## About this task
Take from the data every line in which the word "peón" is found.

## Material shown
=== Section Start ===
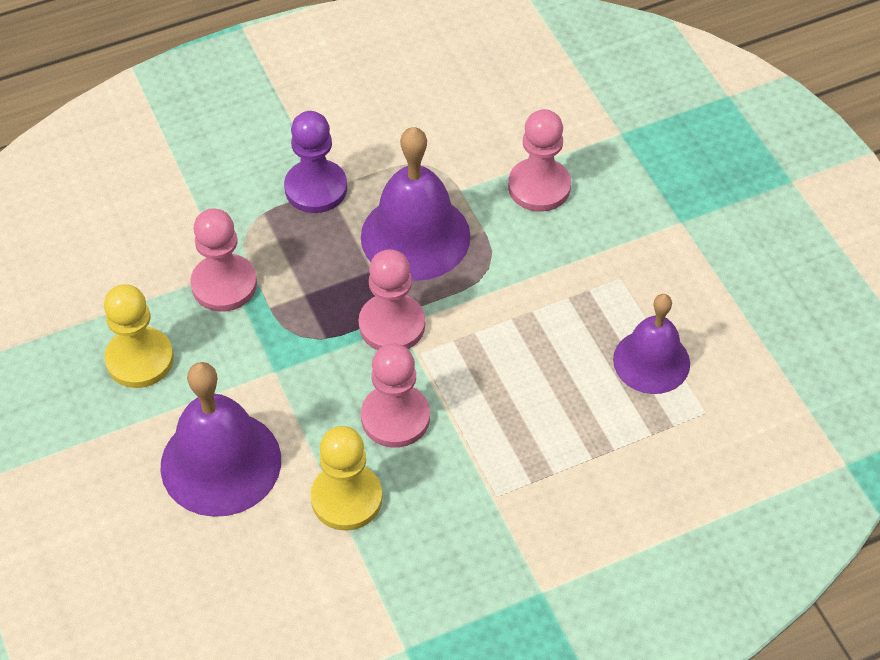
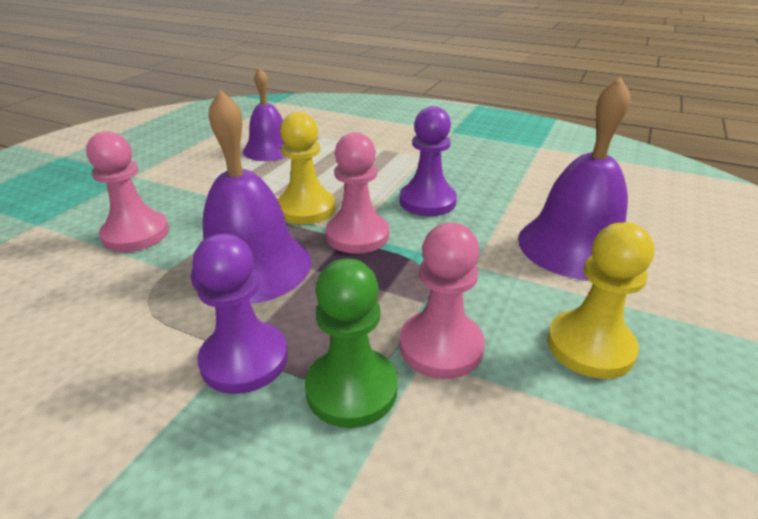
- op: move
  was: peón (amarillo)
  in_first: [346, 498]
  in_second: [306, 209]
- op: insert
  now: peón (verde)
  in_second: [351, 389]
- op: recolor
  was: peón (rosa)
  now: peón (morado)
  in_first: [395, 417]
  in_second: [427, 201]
=== Section End ===
## Task answer
  was: peón (amarillo)
  now: peón (verde)
  was: peón (rosa)
  now: peón (morado)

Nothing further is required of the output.